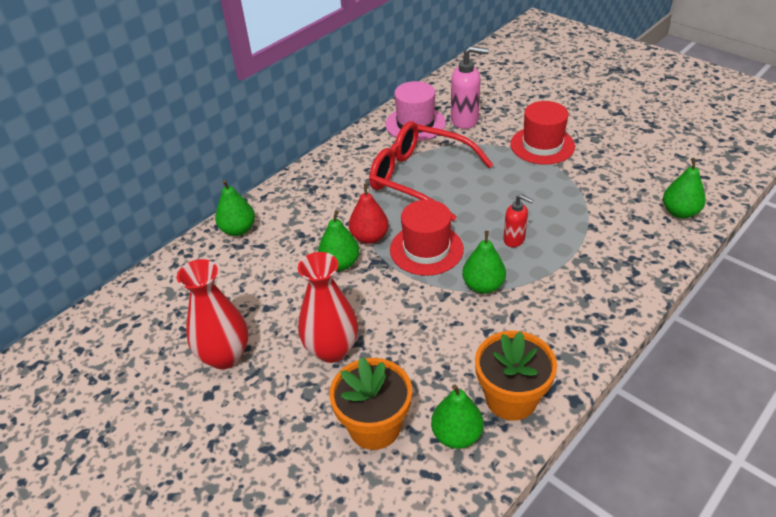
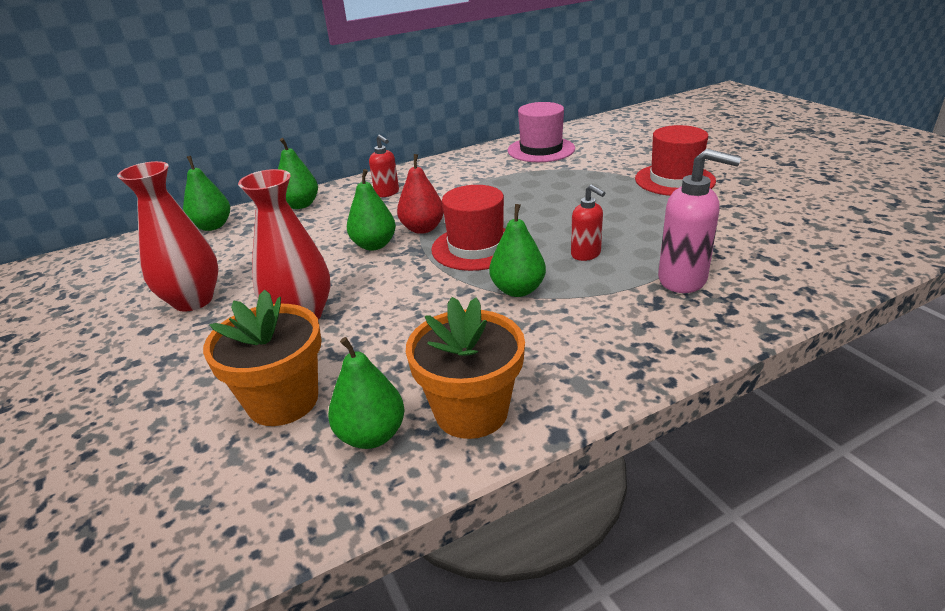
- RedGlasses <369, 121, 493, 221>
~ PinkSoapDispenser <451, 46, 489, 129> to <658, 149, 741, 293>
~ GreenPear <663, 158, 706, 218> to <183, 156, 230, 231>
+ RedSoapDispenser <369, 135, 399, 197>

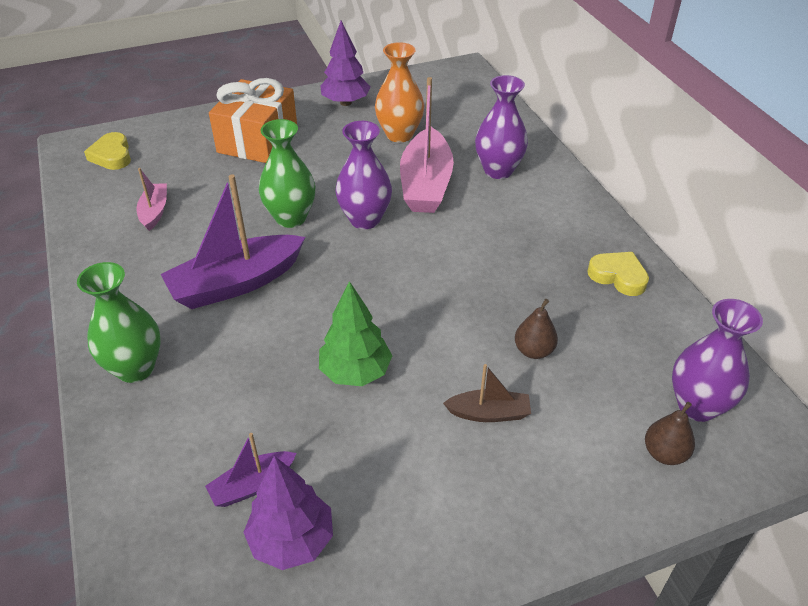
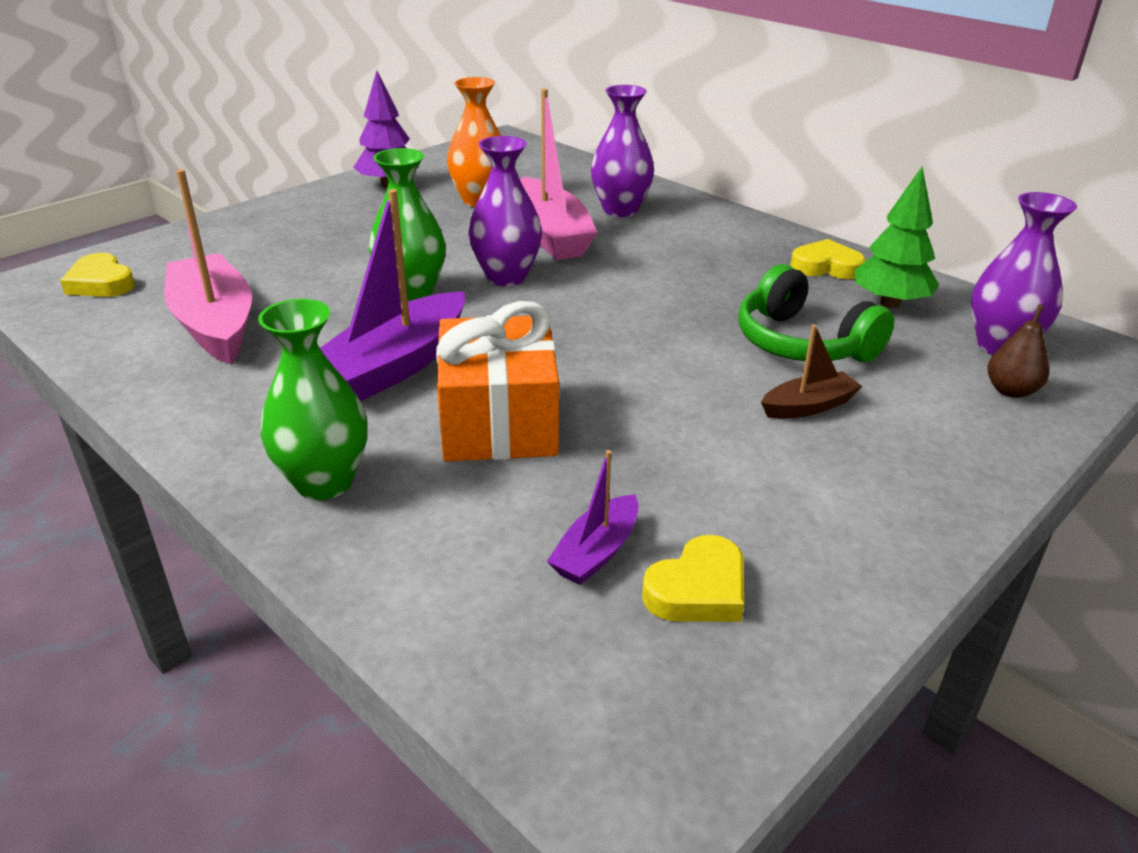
~ PinkBoat <136, 168, 167, 231> = <164, 169, 252, 364> x1.96
~ OrangeGift <209, 78, 297, 163> to <436, 301, 559, 461>
~ PurpleTree <243, 456, 333, 570> to YellowHeart <642, 535, 744, 622>
~ GreenTree <319, 281, 392, 386> to <854, 167, 939, 308>
~ BrownPear <515, 299, 558, 359> to GreenHeadphones <738, 264, 894, 362>

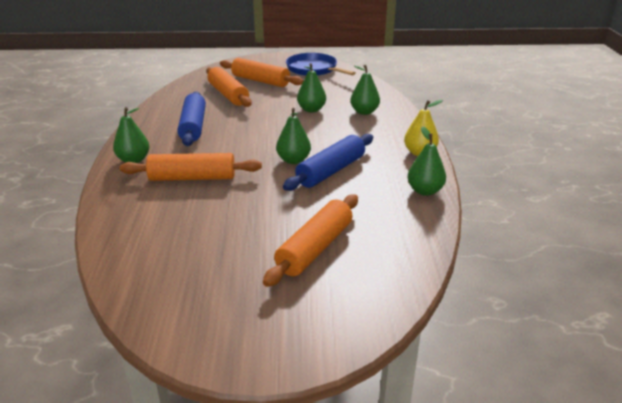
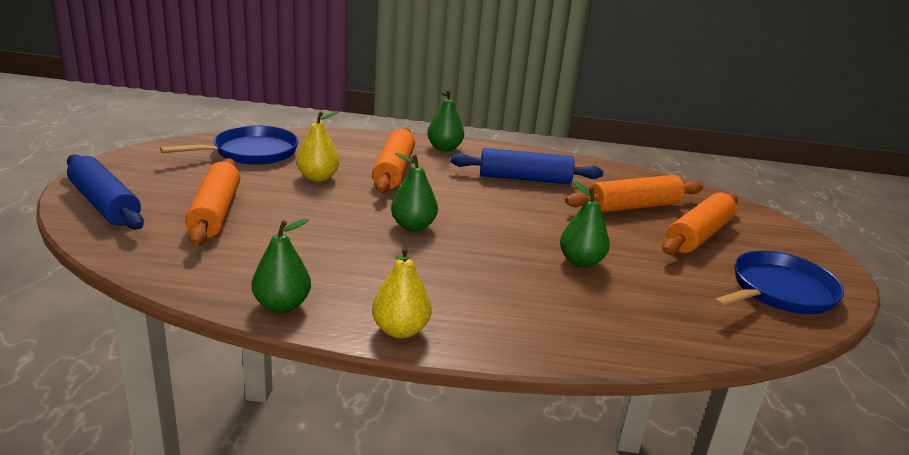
~ OrangeRollingPin <263, 194, 358, 287> = <185, 158, 240, 246> 45 degrees clockwise
~ BlueRollingPin <283, 134, 373, 191> to <67, 154, 144, 230>
- GreenPear <350, 65, 380, 115>
+ BluePan <160, 125, 298, 165>
+ YellowPear <297, 111, 339, 182>

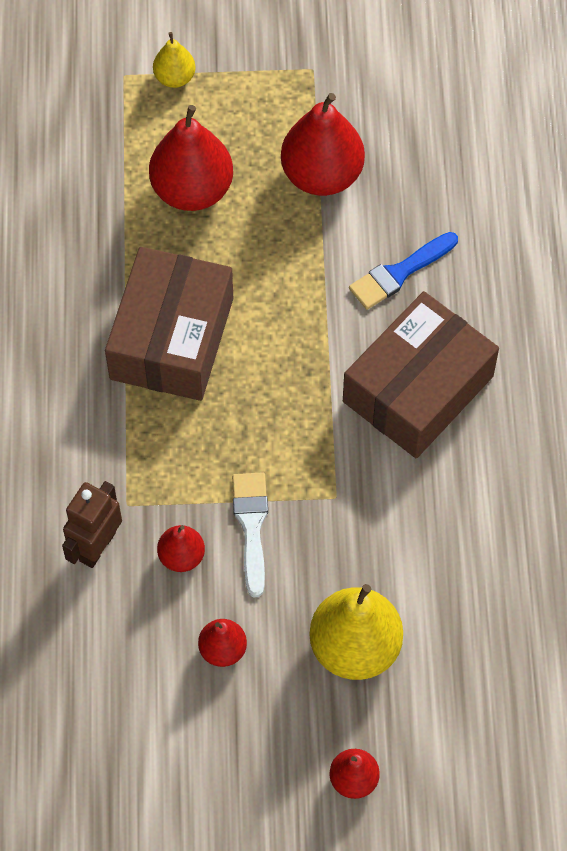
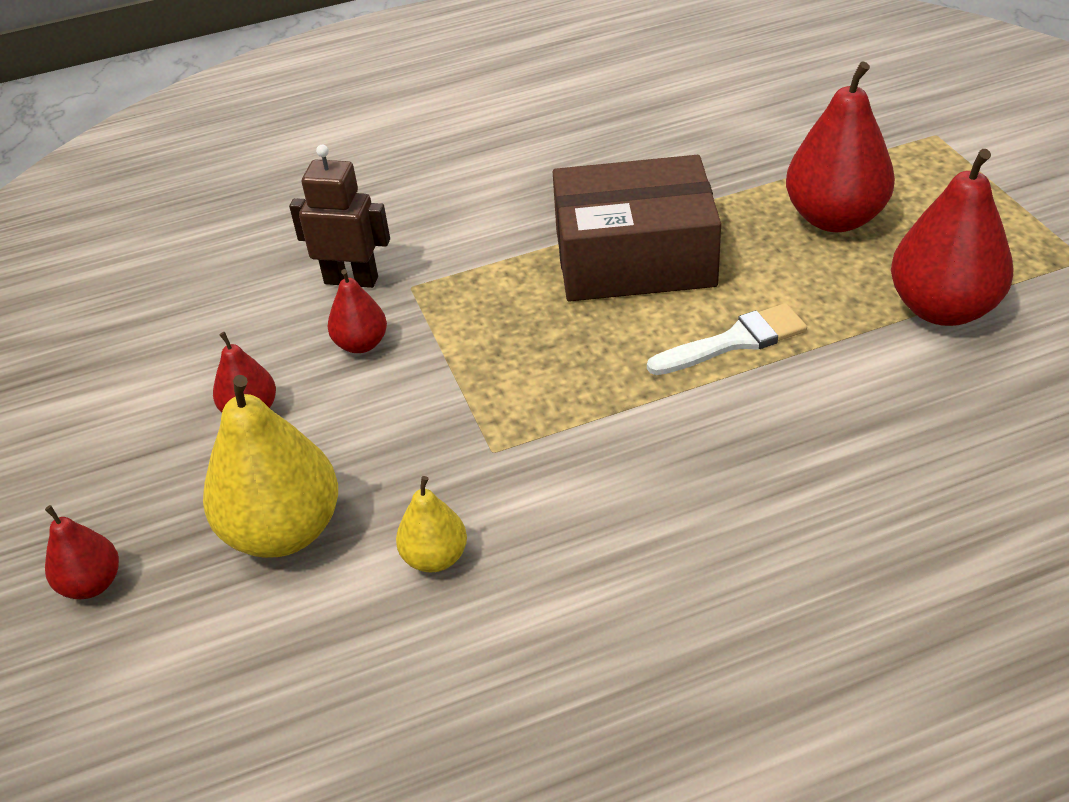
~ YellowPear <153, 32, 196, 88> to <396, 476, 467, 572>
~ WhiteBrush <232, 472, 268, 598> to <647, 303, 807, 375>
- BrownBox <343, 291, 499, 458>
- BlueBrush <349, 232, 458, 310>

YOUR INSTRUCTIONS:
For this exercise, return the data above exactly and leave every picture out.

PROBLEM SOLUTION:
- RedGlasses <369, 121, 493, 221>
~ PinkSoapDispenser <451, 46, 489, 129> to <658, 149, 741, 293>
~ GreenPear <663, 158, 706, 218> to <183, 156, 230, 231>
+ RedSoapDispenser <369, 135, 399, 197>

~ PinkBoat <136, 168, 167, 231> = <164, 169, 252, 364> x1.96
~ OrangeGift <209, 78, 297, 163> to <436, 301, 559, 461>
~ PurpleTree <243, 456, 333, 570> to YellowHeart <642, 535, 744, 622>
~ GreenTree <319, 281, 392, 386> to <854, 167, 939, 308>
~ BrownPear <515, 299, 558, 359> to GreenHeadphones <738, 264, 894, 362>

~ OrangeRollingPin <263, 194, 358, 287> = <185, 158, 240, 246> 45 degrees clockwise
~ BlueRollingPin <283, 134, 373, 191> to <67, 154, 144, 230>
- GreenPear <350, 65, 380, 115>
+ BluePan <160, 125, 298, 165>
+ YellowPear <297, 111, 339, 182>

~ YellowPear <153, 32, 196, 88> to <396, 476, 467, 572>
~ WhiteBrush <232, 472, 268, 598> to <647, 303, 807, 375>
- BrownBox <343, 291, 499, 458>
- BlueBrush <349, 232, 458, 310>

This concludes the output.